Only the lines from the start of the data through the one containing "none -> pink brick G5:G7 level 1" belong in your answer; return them exactly.

*** Opening Supplied records ***

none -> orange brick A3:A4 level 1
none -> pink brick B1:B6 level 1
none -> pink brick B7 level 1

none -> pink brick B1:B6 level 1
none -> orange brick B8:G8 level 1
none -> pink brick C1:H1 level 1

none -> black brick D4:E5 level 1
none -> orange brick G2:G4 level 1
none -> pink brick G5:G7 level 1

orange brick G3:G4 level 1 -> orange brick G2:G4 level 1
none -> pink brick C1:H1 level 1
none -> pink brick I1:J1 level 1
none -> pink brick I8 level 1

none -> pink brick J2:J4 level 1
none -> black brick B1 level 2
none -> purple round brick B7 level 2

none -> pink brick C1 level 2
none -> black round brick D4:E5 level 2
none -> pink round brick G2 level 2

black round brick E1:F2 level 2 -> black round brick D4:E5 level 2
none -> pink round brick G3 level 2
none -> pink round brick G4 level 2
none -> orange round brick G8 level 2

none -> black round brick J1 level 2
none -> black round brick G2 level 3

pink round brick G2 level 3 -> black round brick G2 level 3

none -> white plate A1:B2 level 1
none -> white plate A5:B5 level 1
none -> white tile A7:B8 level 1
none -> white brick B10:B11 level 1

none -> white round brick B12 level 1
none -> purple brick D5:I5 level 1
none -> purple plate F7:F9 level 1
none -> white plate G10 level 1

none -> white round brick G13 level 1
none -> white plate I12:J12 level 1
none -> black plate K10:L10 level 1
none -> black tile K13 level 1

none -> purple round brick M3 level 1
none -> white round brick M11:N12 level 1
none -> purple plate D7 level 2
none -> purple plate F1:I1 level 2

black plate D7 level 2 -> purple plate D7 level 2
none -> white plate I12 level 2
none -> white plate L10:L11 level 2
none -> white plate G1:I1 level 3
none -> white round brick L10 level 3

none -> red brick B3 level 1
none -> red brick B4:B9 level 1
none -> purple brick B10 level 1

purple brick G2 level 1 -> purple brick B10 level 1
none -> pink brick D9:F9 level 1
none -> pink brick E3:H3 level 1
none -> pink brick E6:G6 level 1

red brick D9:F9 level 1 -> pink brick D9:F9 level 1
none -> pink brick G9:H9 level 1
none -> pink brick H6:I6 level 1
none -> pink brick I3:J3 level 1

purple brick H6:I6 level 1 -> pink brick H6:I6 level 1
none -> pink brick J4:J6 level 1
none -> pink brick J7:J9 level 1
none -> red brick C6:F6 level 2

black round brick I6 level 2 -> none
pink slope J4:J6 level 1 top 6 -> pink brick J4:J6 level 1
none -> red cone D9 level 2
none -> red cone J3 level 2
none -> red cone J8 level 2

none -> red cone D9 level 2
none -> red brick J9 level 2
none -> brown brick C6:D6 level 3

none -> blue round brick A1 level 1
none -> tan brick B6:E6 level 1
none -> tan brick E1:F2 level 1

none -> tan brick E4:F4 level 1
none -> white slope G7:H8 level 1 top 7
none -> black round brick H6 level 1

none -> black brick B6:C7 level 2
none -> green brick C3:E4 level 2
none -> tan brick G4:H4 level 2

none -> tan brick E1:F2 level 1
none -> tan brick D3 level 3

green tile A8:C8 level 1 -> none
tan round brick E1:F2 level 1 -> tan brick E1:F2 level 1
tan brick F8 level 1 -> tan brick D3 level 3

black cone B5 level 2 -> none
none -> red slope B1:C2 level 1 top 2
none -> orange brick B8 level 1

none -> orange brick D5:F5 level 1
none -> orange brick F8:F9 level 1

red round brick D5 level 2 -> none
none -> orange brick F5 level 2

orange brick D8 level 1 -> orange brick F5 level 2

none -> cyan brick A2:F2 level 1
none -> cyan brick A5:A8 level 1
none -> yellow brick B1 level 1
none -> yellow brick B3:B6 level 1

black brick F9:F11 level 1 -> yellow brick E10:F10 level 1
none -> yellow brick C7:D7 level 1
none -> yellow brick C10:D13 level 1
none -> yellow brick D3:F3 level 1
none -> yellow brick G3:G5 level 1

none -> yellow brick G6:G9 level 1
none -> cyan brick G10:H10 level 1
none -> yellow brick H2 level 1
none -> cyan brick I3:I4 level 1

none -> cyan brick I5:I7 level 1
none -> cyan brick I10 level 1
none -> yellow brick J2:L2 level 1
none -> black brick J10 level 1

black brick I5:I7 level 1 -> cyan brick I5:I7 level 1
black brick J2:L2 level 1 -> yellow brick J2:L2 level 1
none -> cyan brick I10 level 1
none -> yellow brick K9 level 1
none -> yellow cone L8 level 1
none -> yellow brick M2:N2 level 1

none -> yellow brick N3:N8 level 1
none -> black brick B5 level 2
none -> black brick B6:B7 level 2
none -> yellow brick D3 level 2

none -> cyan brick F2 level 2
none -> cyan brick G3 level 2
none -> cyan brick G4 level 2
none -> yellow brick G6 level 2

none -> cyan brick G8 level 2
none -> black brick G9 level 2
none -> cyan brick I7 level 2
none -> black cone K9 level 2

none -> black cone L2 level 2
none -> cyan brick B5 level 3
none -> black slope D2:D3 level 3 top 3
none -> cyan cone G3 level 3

*** Closing Supplied records ***

● **Response for this exercise**:
none -> orange brick A3:A4 level 1
none -> pink brick B1:B6 level 1
none -> pink brick B7 level 1

none -> pink brick B1:B6 level 1
none -> orange brick B8:G8 level 1
none -> pink brick C1:H1 level 1

none -> black brick D4:E5 level 1
none -> orange brick G2:G4 level 1
none -> pink brick G5:G7 level 1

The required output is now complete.